*REQUIRED TASK*:
Return the data below line for line, changing nothing.

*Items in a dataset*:
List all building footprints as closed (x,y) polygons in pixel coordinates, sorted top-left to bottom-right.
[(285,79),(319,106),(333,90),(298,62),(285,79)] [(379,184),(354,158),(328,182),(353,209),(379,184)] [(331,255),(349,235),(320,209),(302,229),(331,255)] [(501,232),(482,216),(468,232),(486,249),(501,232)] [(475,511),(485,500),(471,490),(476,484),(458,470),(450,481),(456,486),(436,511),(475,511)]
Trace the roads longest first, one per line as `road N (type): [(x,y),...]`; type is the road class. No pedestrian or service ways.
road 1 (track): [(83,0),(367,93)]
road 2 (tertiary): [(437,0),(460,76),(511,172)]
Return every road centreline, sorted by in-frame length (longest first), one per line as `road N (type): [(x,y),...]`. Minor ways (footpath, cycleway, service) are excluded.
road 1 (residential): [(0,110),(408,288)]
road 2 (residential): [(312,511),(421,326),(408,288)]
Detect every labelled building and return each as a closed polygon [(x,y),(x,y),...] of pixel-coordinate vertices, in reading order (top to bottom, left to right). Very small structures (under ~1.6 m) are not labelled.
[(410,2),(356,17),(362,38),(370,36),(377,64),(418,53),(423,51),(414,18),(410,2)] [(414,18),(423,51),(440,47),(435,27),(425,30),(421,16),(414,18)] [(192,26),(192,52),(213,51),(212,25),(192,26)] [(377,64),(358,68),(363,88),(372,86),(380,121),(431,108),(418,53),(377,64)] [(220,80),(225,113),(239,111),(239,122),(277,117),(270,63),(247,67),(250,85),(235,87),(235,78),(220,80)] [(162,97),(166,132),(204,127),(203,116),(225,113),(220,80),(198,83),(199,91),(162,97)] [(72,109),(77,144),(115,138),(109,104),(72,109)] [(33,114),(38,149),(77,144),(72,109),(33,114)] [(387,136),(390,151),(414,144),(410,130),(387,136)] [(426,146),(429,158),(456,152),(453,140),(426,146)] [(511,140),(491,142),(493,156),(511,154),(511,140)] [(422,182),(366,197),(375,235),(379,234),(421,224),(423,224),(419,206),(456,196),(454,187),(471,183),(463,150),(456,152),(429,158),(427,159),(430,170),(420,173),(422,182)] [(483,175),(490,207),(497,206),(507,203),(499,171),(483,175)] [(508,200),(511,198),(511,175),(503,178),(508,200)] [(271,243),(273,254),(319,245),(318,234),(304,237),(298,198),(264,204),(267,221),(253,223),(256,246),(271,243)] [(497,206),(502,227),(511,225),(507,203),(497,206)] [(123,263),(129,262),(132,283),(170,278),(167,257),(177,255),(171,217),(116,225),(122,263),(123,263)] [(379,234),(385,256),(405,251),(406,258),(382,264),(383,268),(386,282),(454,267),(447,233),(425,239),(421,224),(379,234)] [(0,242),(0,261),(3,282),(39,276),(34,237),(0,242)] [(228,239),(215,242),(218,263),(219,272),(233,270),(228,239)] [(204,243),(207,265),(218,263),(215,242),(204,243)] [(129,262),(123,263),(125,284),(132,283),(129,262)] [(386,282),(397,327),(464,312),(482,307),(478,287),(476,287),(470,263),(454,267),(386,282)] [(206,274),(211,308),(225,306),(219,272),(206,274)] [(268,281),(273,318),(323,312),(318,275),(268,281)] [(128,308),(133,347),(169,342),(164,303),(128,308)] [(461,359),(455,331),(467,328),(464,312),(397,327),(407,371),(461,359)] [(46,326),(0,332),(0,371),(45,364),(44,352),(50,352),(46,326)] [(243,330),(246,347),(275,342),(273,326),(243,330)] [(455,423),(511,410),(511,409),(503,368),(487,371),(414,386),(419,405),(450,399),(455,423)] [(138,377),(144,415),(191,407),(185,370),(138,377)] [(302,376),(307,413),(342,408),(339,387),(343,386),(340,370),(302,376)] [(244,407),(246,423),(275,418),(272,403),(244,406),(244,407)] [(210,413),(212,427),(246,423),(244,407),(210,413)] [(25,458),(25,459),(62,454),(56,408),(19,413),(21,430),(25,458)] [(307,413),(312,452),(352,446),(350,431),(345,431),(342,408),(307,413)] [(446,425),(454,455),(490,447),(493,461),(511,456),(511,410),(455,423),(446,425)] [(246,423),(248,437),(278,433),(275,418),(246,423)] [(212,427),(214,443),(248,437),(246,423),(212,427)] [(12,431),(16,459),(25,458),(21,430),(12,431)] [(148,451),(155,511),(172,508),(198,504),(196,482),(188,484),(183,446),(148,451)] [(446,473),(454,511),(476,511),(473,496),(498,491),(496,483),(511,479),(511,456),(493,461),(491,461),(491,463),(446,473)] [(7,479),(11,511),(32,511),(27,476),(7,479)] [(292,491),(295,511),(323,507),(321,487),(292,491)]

*FINAL RESULT*:
List all building footprints as closed (x,y) polygons in pixel coordinates, sorted top-left to bottom-right.
[(285,79),(319,106),(333,90),(298,62),(285,79)] [(379,184),(354,158),(328,182),(353,209),(379,184)] [(331,255),(349,235),(320,209),(302,229),(331,255)] [(501,232),(482,216),(468,232),(486,249),(501,232)] [(475,511),(485,500),(471,490),(476,484),(458,470),(450,481),(456,486),(436,511),(475,511)]
Trace the roads longest first, one per line as `road N (type): [(x,y),...]`; type is the road class. No pedestrian or service ways.
road 1 (track): [(83,0),(367,93)]
road 2 (tertiary): [(437,0),(460,76),(511,172)]
Return every road centreline, sorted by in-frame length (longest first), one per line as `road N (type): [(x,y),...]`. Minor ways (footpath, cycleway, service) are excluded.
road 1 (residential): [(0,110),(408,288)]
road 2 (residential): [(312,511),(421,326),(408,288)]
Detect every labelled building and return each as a closed polygon [(x,y),(x,y),...] of pixel-coordinate vertices, in reading order (top to bottom, left to right). Very small structures (under ~1.6 m) are not labelled.
[(410,2),(356,17),(362,38),(370,36),(377,64),(418,53),(423,51),(414,18),(410,2)] [(414,18),(423,51),(440,47),(435,27),(425,30),(421,16),(414,18)] [(192,26),(192,52),(213,51),(212,25),(192,26)] [(377,64),(358,68),(363,88),(372,86),(380,121),(431,108),(418,53),(377,64)] [(220,80),(225,113),(239,111),(239,122),(277,117),(270,63),(247,67),(250,85),(235,87),(235,78),(220,80)] [(162,97),(166,132),(204,127),(203,116),(225,113),(220,80),(198,83),(199,91),(162,97)] [(72,109),(77,144),(115,138),(109,104),(72,109)] [(33,114),(38,149),(77,144),(72,109),(33,114)] [(387,136),(390,151),(414,144),(410,130),(387,136)] [(426,146),(429,158),(456,152),(453,140),(426,146)] [(511,140),(491,142),(493,156),(511,154),(511,140)] [(422,182),(366,197),(375,235),(379,234),(421,224),(423,224),(419,206),(456,196),(454,187),(471,183),(463,150),(456,152),(429,158),(427,159),(430,170),(420,173),(422,182)] [(483,175),(490,207),(497,206),(507,203),(499,171),(483,175)] [(508,200),(511,198),(511,175),(503,178),(508,200)] [(271,243),(273,254),(319,245),(318,234),(304,237),(298,198),(264,204),(267,221),(253,223),(256,246),(271,243)] [(497,206),(502,227),(511,225),(507,203),(497,206)] [(123,263),(129,262),(132,283),(170,278),(167,257),(177,255),(171,217),(116,225),(122,263),(123,263)] [(379,234),(385,256),(405,251),(406,258),(382,264),(383,268),(386,282),(454,267),(447,233),(425,239),(421,224),(379,234)] [(0,242),(0,261),(3,282),(39,276),(34,237),(0,242)] [(228,239),(215,242),(218,263),(219,272),(233,270),(228,239)] [(204,243),(207,265),(218,263),(215,242),(204,243)] [(129,262),(123,263),(125,284),(132,283),(129,262)] [(386,282),(397,327),(464,312),(482,307),(478,287),(476,287),(470,263),(454,267),(386,282)] [(206,274),(211,308),(225,306),(219,272),(206,274)] [(268,281),(273,318),(323,312),(318,275),(268,281)] [(128,308),(133,347),(169,342),(164,303),(128,308)] [(461,359),(455,331),(467,328),(464,312),(397,327),(407,371),(461,359)] [(46,326),(0,332),(0,371),(45,364),(44,352),(50,352),(46,326)] [(243,330),(246,347),(275,342),(273,326),(243,330)] [(455,423),(511,410),(511,409),(503,368),(487,371),(414,386),(419,405),(450,399),(455,423)] [(138,377),(144,415),(191,407),(185,370),(138,377)] [(302,376),(307,413),(342,408),(339,387),(343,386),(340,370),(302,376)] [(244,407),(246,423),(275,418),(272,403),(244,406),(244,407)] [(210,413),(212,427),(246,423),(244,407),(210,413)] [(25,458),(25,459),(62,454),(56,408),(19,413),(21,430),(25,458)] [(307,413),(312,452),(352,446),(350,431),(345,431),(342,408),(307,413)] [(446,425),(454,455),(490,447),(493,461),(511,456),(511,410),(455,423),(446,425)] [(246,423),(248,437),(278,433),(275,418),(246,423)] [(212,427),(214,443),(248,437),(246,423),(212,427)] [(12,431),(16,459),(25,458),(21,430),(12,431)] [(148,451),(155,511),(172,508),(198,504),(196,482),(188,484),(183,446),(148,451)] [(446,473),(454,511),(476,511),(473,496),(498,491),(496,483),(511,479),(511,456),(493,461),(491,461),(491,463),(446,473)] [(7,479),(11,511),(32,511),(27,476),(7,479)] [(292,491),(295,511),(323,507),(321,487),(292,491)]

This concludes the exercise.